Before and after images
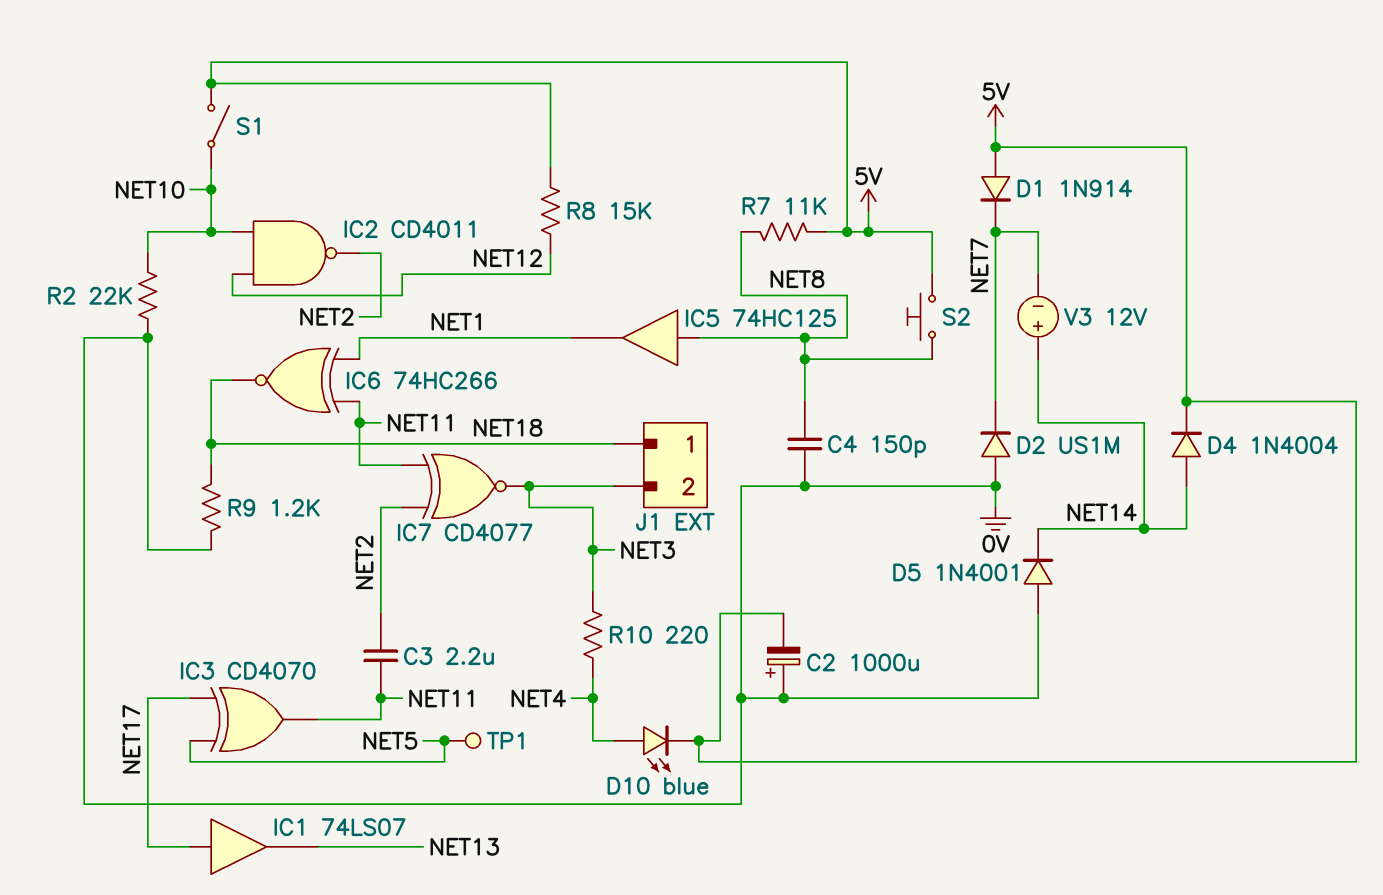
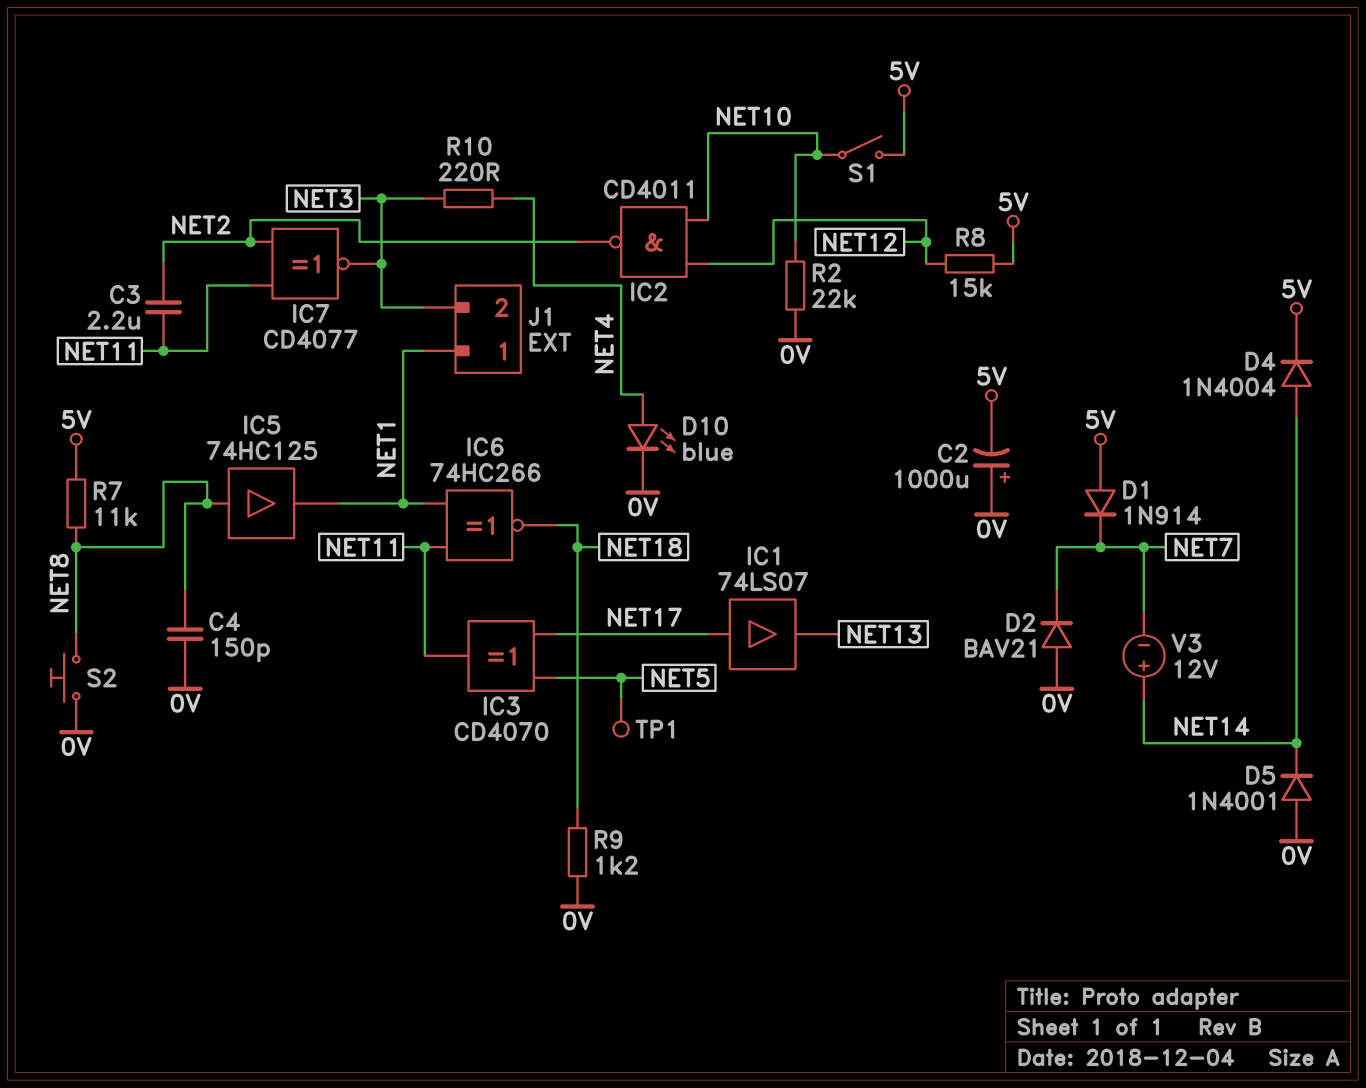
D2: diode US1M (A 0V, K NET7) -> diode BAV21 (A 0V, K NET7)
D10: LED blue (A NET4, K 5V) -> LED blue (A NET4, K 0V)
J1 pin 1: NET18 -> NET1
S2: button (5V, NET8) -> button (0V, NET8)

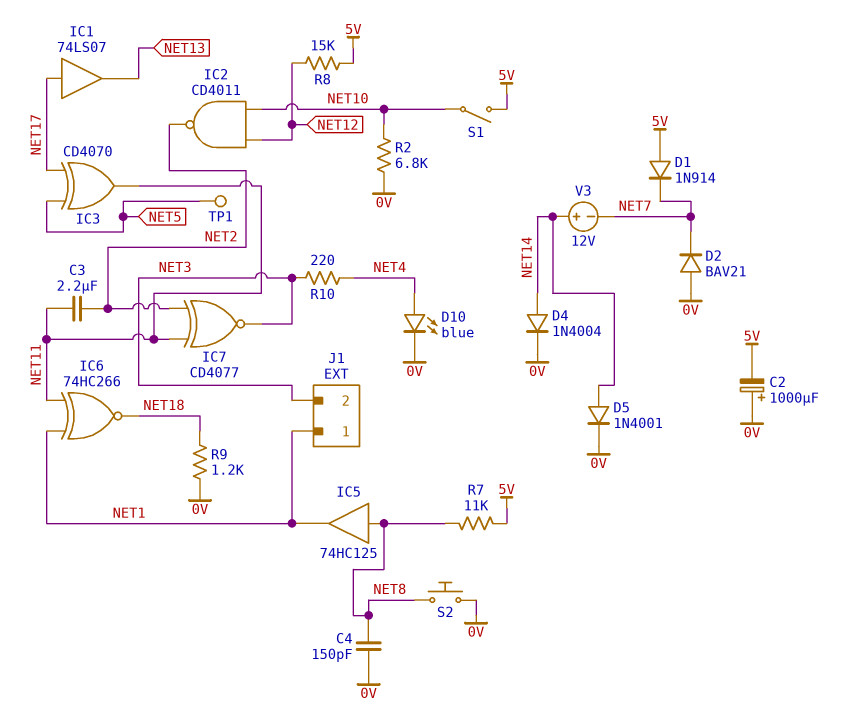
D4: diode 1N4004 (A NET14, K 5V) -> diode 1N4004 (A NET14, K 0V)
D5: diode 1N4001 (A 0V, K NET14) -> diode 1N4001 (A NET14, K 0V)
R2: 22k (0V, NET10) -> 6.8k (0V, NET10)

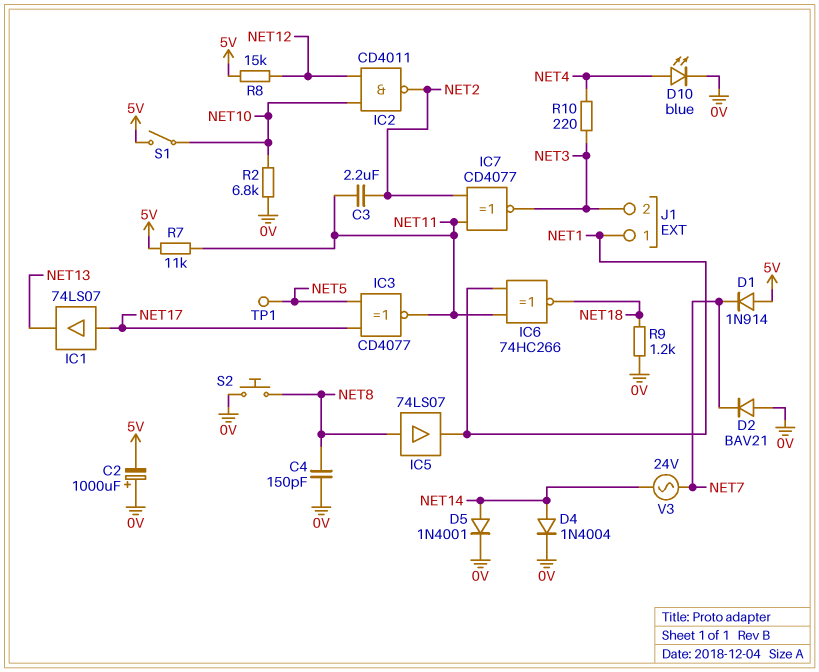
IC3: XOR CD4070 (in NET5, in NET17, out NET11) -> XNOR CD4077 (in NET5, in NET17, out NET11)
IC5: buffer 74HC125 (in NET8, out NET1) -> buffer 74LS07 (in NET8, out NET1)
R7: 11k (5V, NET8) -> 11k (5V, NET11)
V3: 12V (plus NET14, minus NET7) -> AC 24V (NET7, NET14)

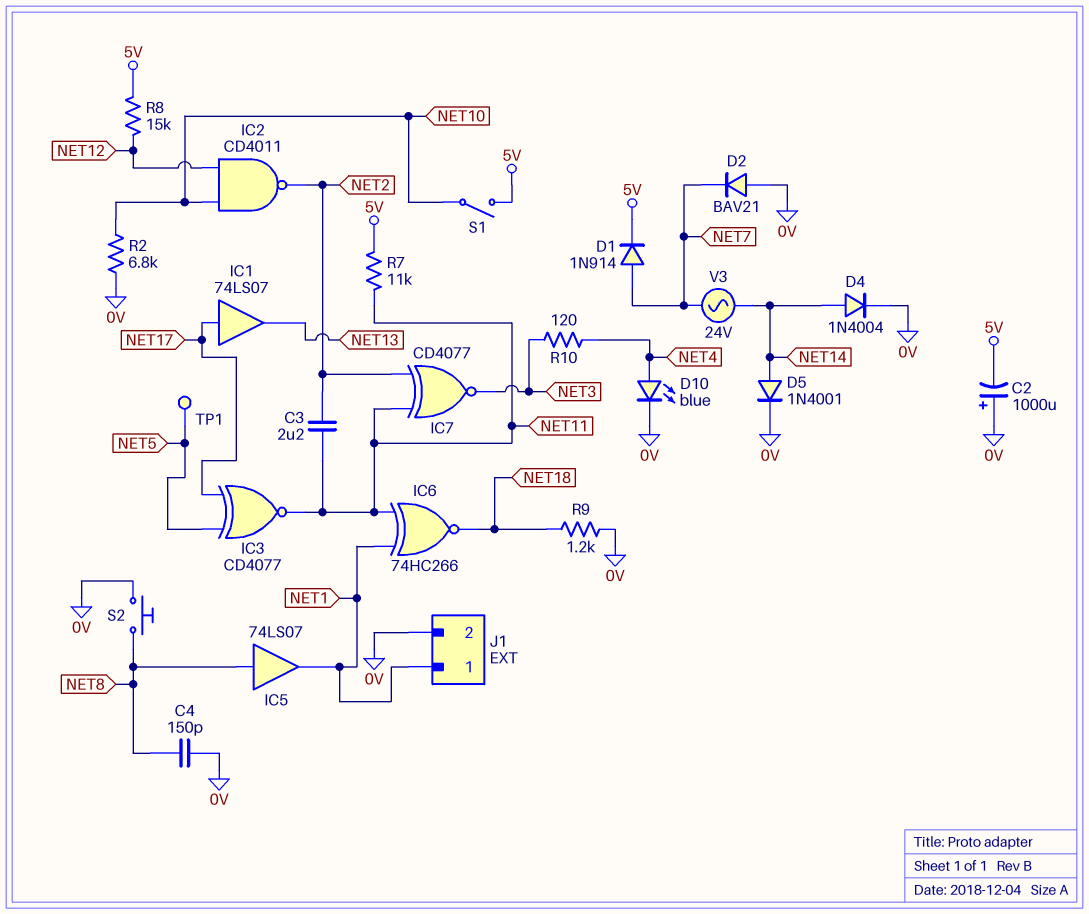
D1: diode 1N914 (A 5V, K NET7) -> diode 1N914 (A NET7, K 5V)
J1 pin 2: NET3 -> 0V
R10: 220 (NET3, NET4) -> 120 (NET3, NET4)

■ REQUIREMENT:
Leave out the pictures and print every line of the data exactly.

■ WRITTEN RESPONSE:
D2: diode US1M (A 0V, K NET7) -> diode BAV21 (A 0V, K NET7)
D10: LED blue (A NET4, K 5V) -> LED blue (A NET4, K 0V)
J1 pin 1: NET18 -> NET1
S2: button (5V, NET8) -> button (0V, NET8)

D4: diode 1N4004 (A NET14, K 5V) -> diode 1N4004 (A NET14, K 0V)
D5: diode 1N4001 (A 0V, K NET14) -> diode 1N4001 (A NET14, K 0V)
R2: 22k (0V, NET10) -> 6.8k (0V, NET10)

IC3: XOR CD4070 (in NET5, in NET17, out NET11) -> XNOR CD4077 (in NET5, in NET17, out NET11)
IC5: buffer 74HC125 (in NET8, out NET1) -> buffer 74LS07 (in NET8, out NET1)
R7: 11k (5V, NET8) -> 11k (5V, NET11)
V3: 12V (plus NET14, minus NET7) -> AC 24V (NET7, NET14)

D1: diode 1N914 (A 5V, K NET7) -> diode 1N914 (A NET7, K 5V)
J1 pin 2: NET3 -> 0V
R10: 220 (NET3, NET4) -> 120 (NET3, NET4)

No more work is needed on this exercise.